WORK INSTRUCTIONS: Where does the string "camera" occur in the records below? Copy every line that holds it.

---------- INFORMATION SHOWN

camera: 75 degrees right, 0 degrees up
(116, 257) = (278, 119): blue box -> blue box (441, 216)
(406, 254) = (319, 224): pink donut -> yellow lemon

--------------------
---------- INFORMATION SHOWN

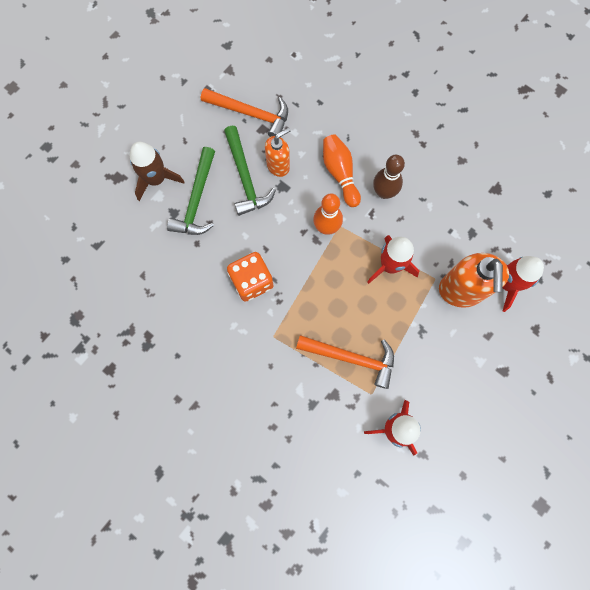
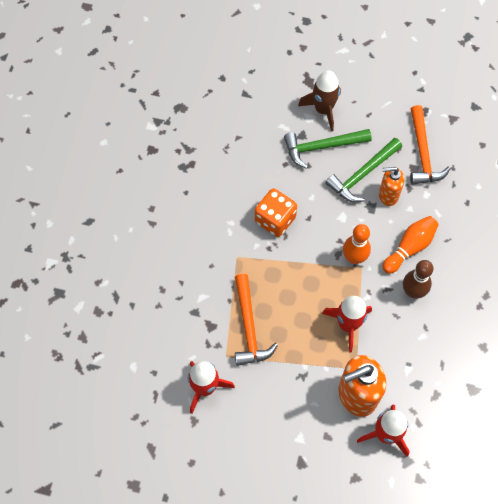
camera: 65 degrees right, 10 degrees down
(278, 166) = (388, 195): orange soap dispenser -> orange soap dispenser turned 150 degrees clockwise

--------------------

ANSWER TO THE EXERCISE:
camera: 75 degrees right, 0 degrees up
camera: 65 degrees right, 10 degrees down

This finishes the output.